(Records from a data collection)
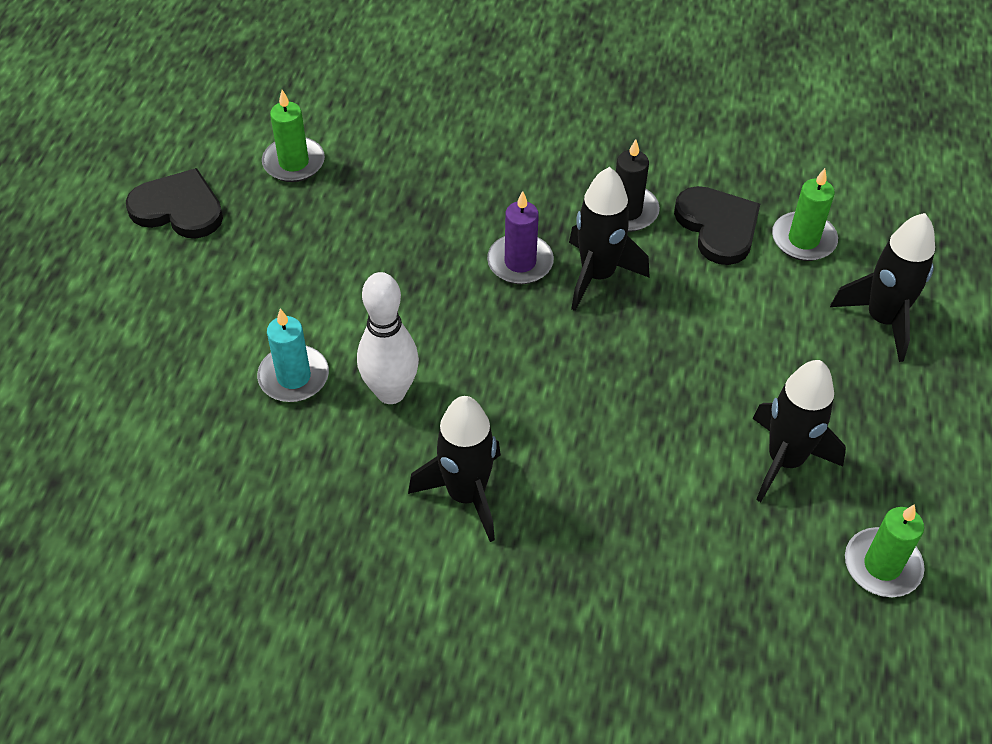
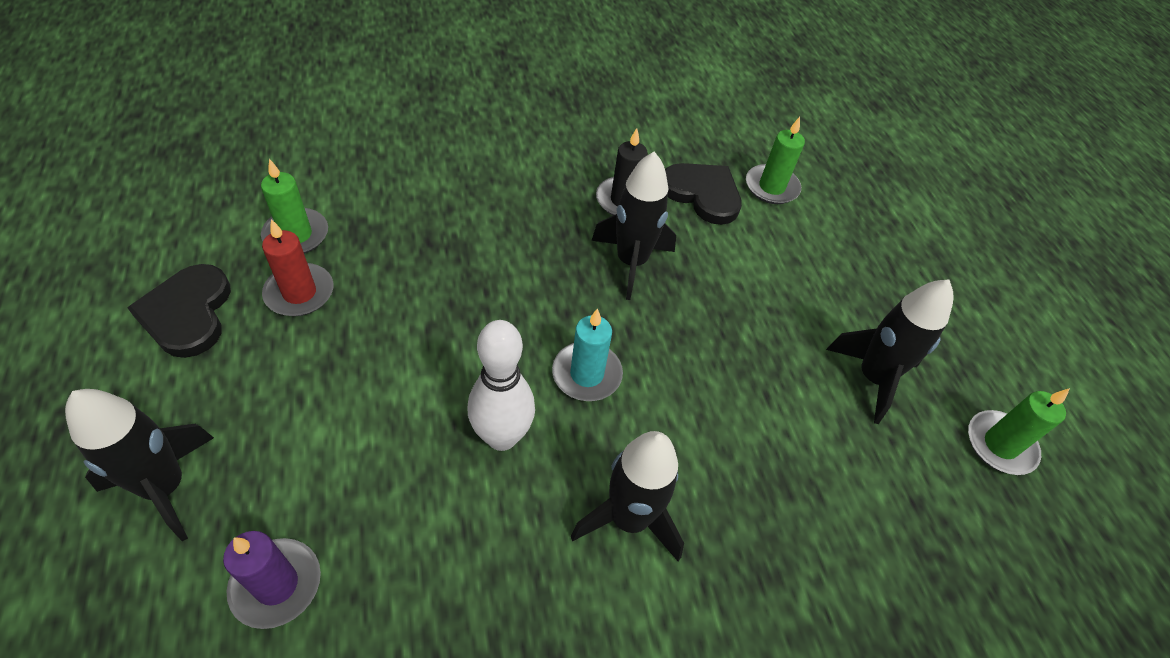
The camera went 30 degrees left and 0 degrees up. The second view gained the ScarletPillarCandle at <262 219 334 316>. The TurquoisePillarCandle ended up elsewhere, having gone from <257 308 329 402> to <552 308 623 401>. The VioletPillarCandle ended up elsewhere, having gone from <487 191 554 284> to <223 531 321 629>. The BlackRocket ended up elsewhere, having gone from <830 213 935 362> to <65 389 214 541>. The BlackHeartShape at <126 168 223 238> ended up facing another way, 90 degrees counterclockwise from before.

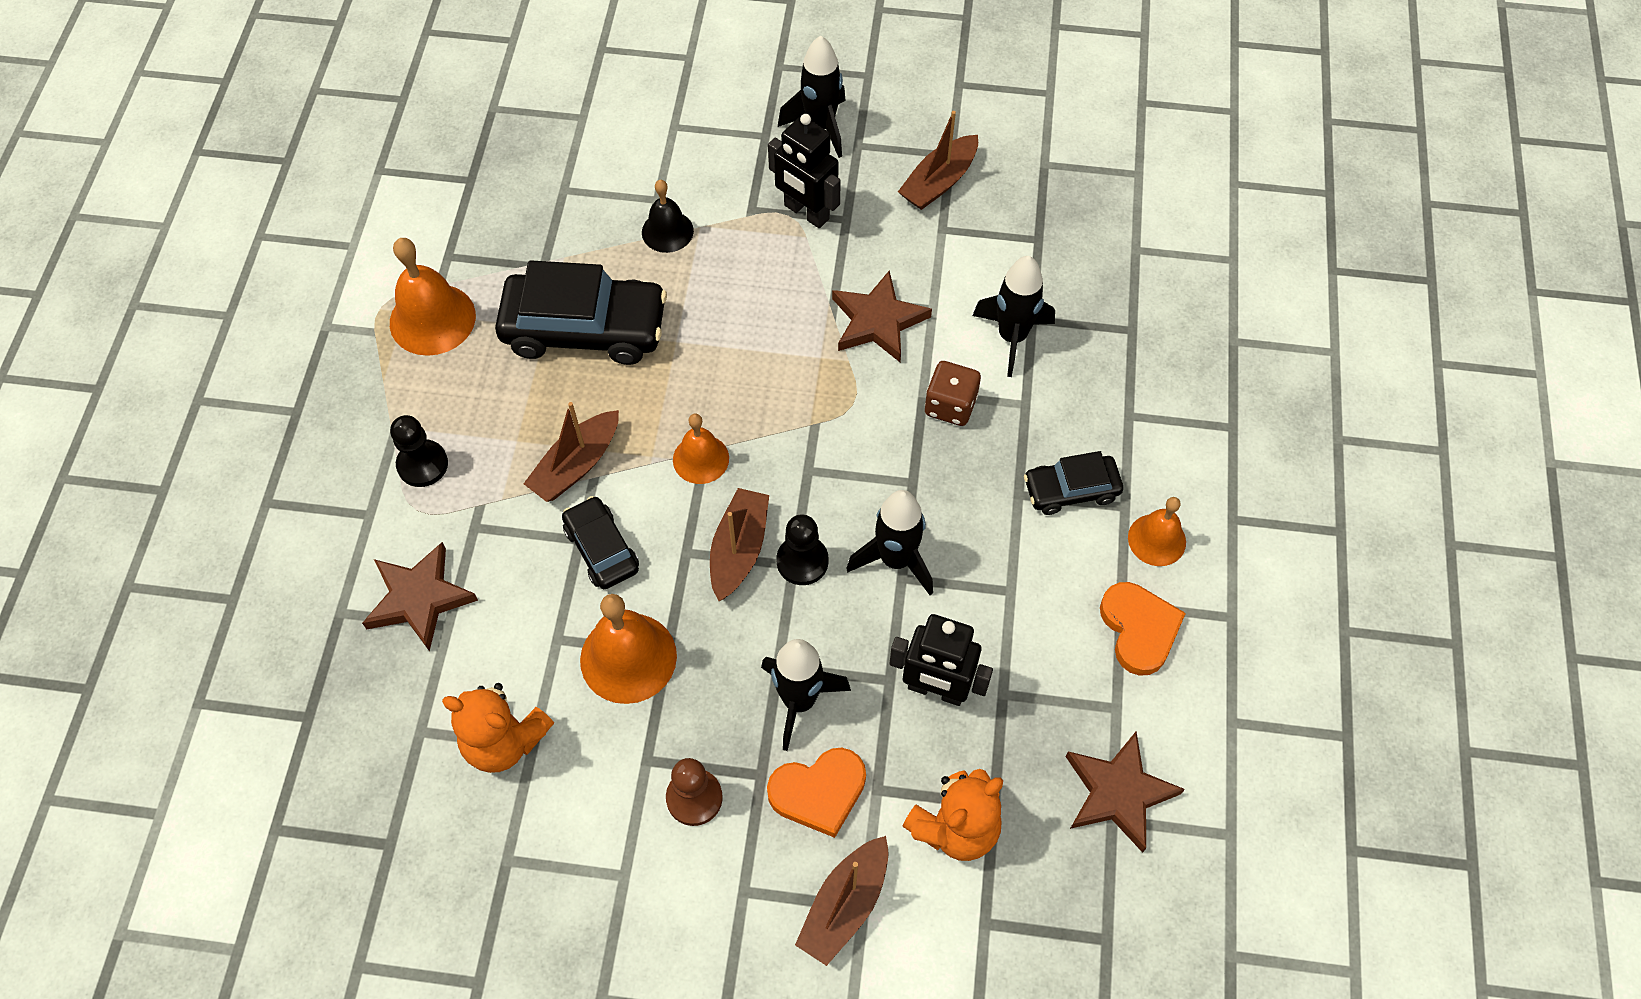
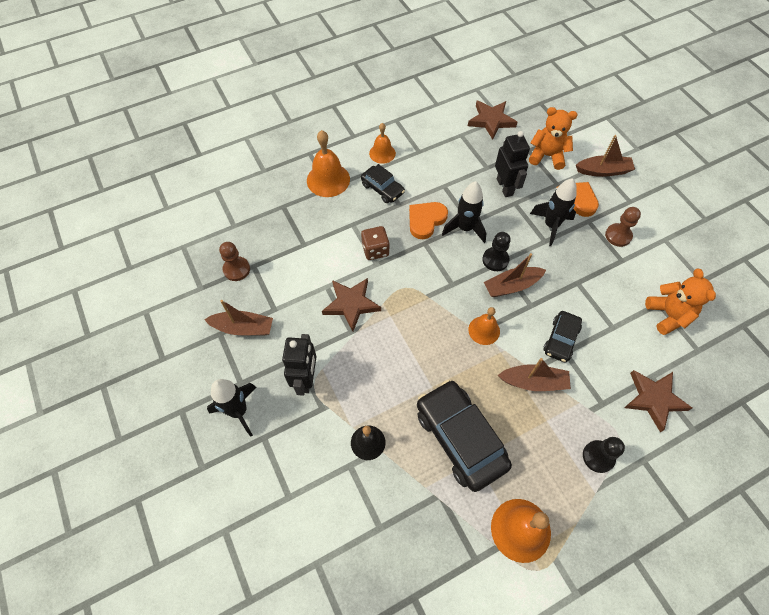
The camera went 125 degrees left and 0 degrees up. The second view lost the BlackRocket at <972 256 1055 377>. The second view gained the DarkBrownGamePawn at <219 242 250 281>. The OrangeColouredHandBell ended up elsewhere, having gone from <580 594 677 704> to <307 130 350 197>. The OrangeColouredHeartShape ended up elsewhere, having gone from <1100 582 1186 676> to <409 202 448 239>.

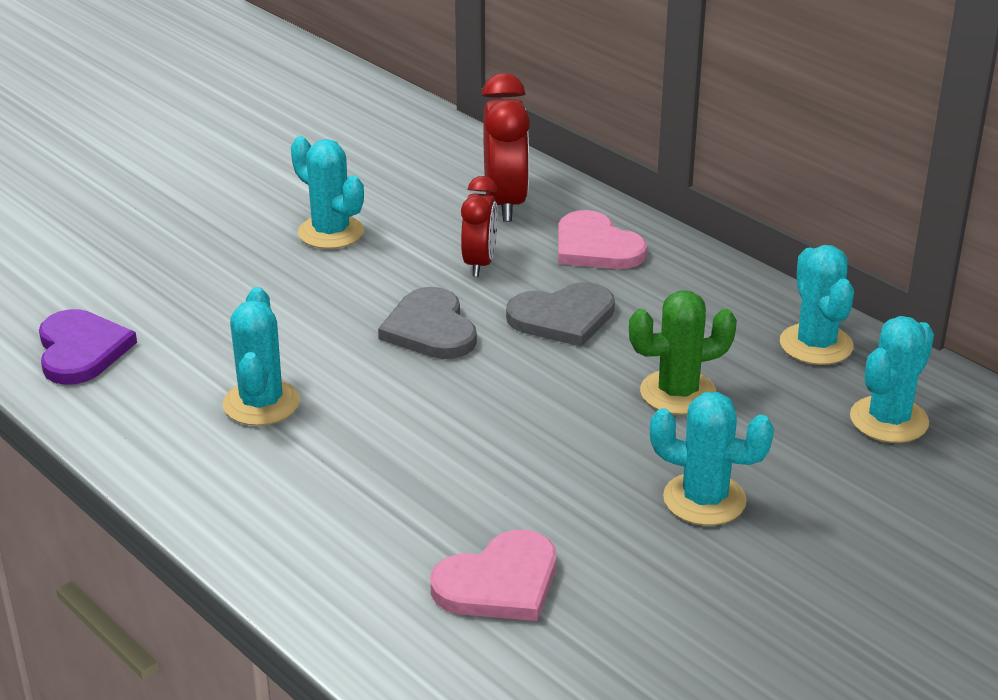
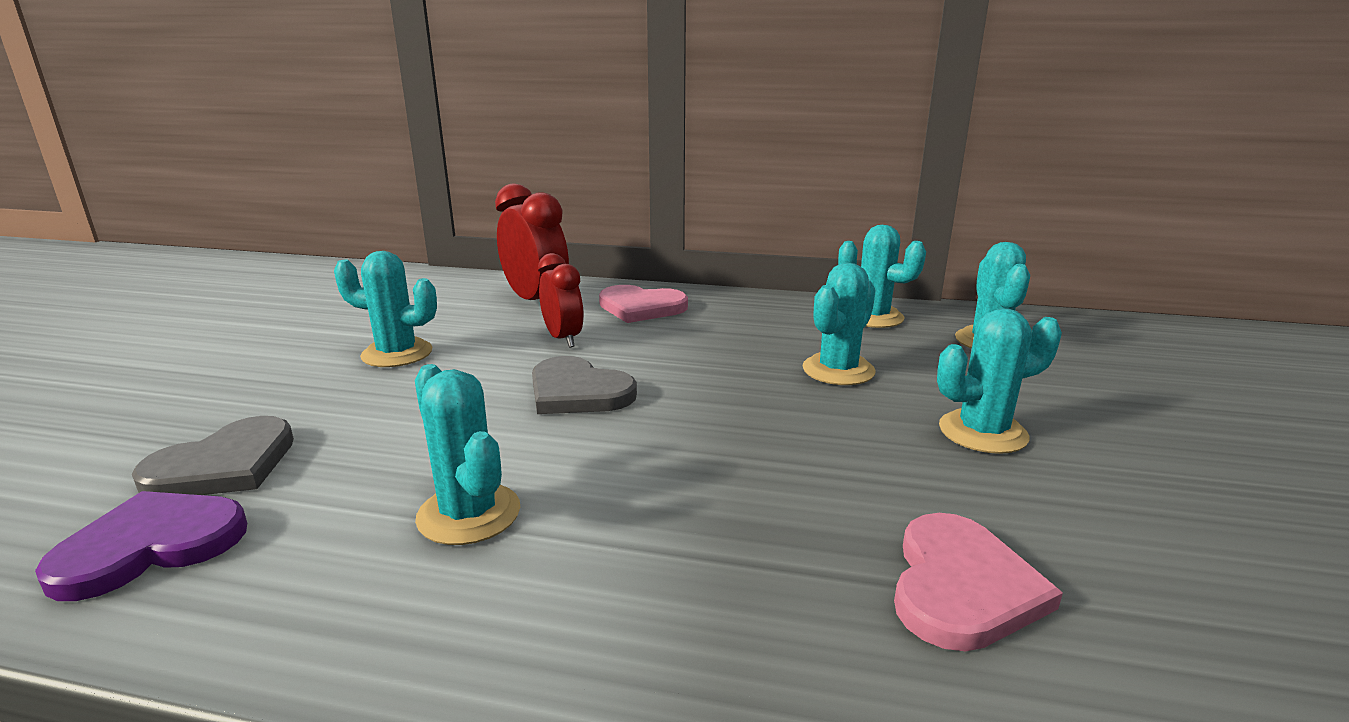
The camera went 35 degrees left and 10 degrees down. The AshGreyHeartShape ended up elsewhere, having gone from <506 282 615 347> to <132 416 294 495>. What was the GreenSaguaroCactus at <629 290 737 415> turned into the TurquoiseSaguaroCactus at <802 263 876 385>. The VioletHeartShape at <39 309 137 385> ended up facing another way, 75 degrees counterclockwise from before.

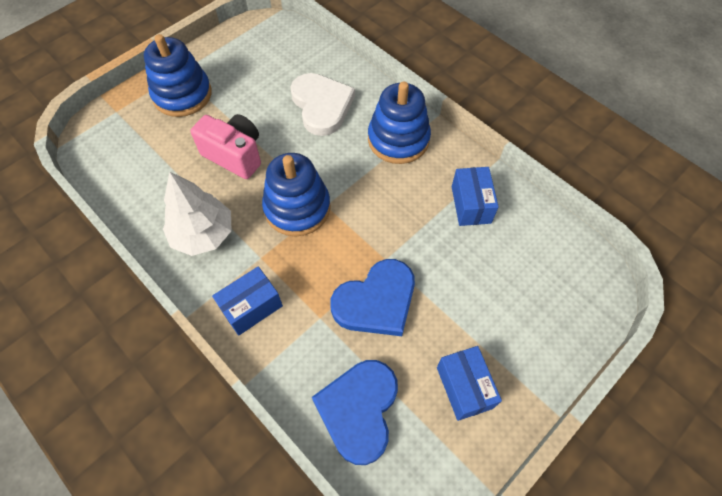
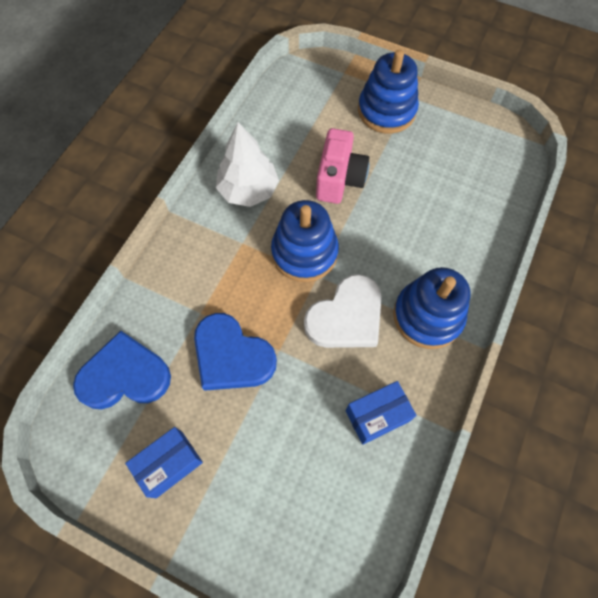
The camera went 70 degrees right and 5 degrees up. The second view lost the BluePackage at <212 266 283 336>. The PureWhiteHeartShape ended up elsewhere, having gone from <290 73 355 136> to <304 274 382 348>.

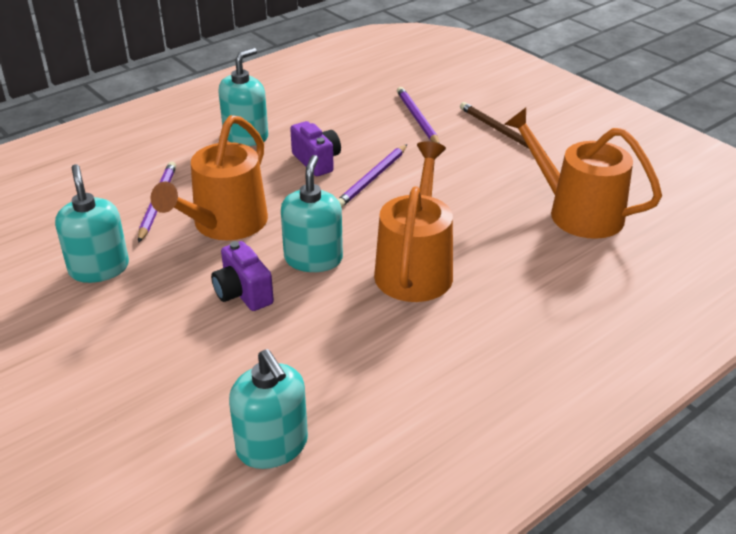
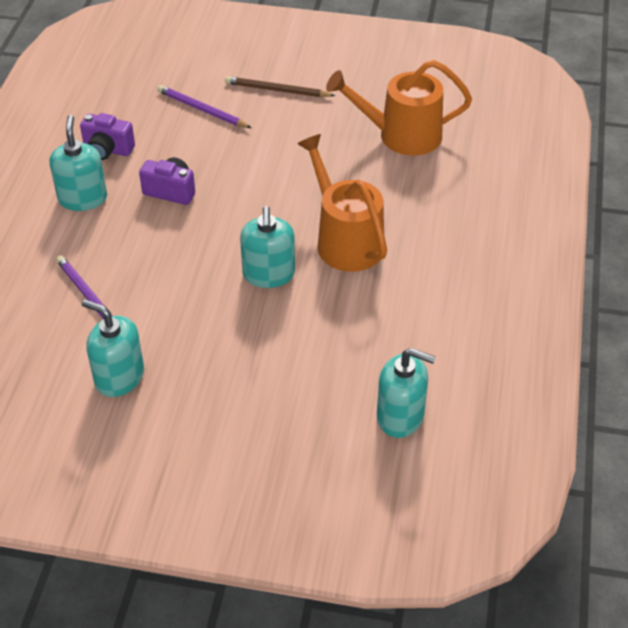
The camera went 40 degrees left and 10 degrees up. The second view lost the OrangeColouredSprinklingCan at <150 115 268 240>. The second view lost the VioletLeadPencil at <337 144 407 208>. The VioletCamera ended up elsewhere, having gone from <211 241 274 311> to <80 113 135 160>. The TurquoisePumpBottle at <281 155 343 272> ended up facing another way, 150 degrees counterclockwise from before.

* [Assigned task] Take the records above and transcribe them exactly, dropping every picture.

* [Completed task]
The camera went 30 degrees left and 0 degrees up. The second view gained the ScarletPillarCandle at <262 219 334 316>. The TurquoisePillarCandle ended up elsewhere, having gone from <257 308 329 402> to <552 308 623 401>. The VioletPillarCandle ended up elsewhere, having gone from <487 191 554 284> to <223 531 321 629>. The BlackRocket ended up elsewhere, having gone from <830 213 935 362> to <65 389 214 541>. The BlackHeartShape at <126 168 223 238> ended up facing another way, 90 degrees counterclockwise from before.

The camera went 125 degrees left and 0 degrees up. The second view lost the BlackRocket at <972 256 1055 377>. The second view gained the DarkBrownGamePawn at <219 242 250 281>. The OrangeColouredHandBell ended up elsewhere, having gone from <580 594 677 704> to <307 130 350 197>. The OrangeColouredHeartShape ended up elsewhere, having gone from <1100 582 1186 676> to <409 202 448 239>.

The camera went 35 degrees left and 10 degrees down. The AshGreyHeartShape ended up elsewhere, having gone from <506 282 615 347> to <132 416 294 495>. What was the GreenSaguaroCactus at <629 290 737 415> turned into the TurquoiseSaguaroCactus at <802 263 876 385>. The VioletHeartShape at <39 309 137 385> ended up facing another way, 75 degrees counterclockwise from before.

The camera went 70 degrees right and 5 degrees up. The second view lost the BluePackage at <212 266 283 336>. The PureWhiteHeartShape ended up elsewhere, having gone from <290 73 355 136> to <304 274 382 348>.

The camera went 40 degrees left and 10 degrees up. The second view lost the OrangeColouredSprinklingCan at <150 115 268 240>. The second view lost the VioletLeadPencil at <337 144 407 208>. The VioletCamera ended up elsewhere, having gone from <211 241 274 311> to <80 113 135 160>. The TurquoisePumpBottle at <281 155 343 272> ended up facing another way, 150 degrees counterclockwise from before.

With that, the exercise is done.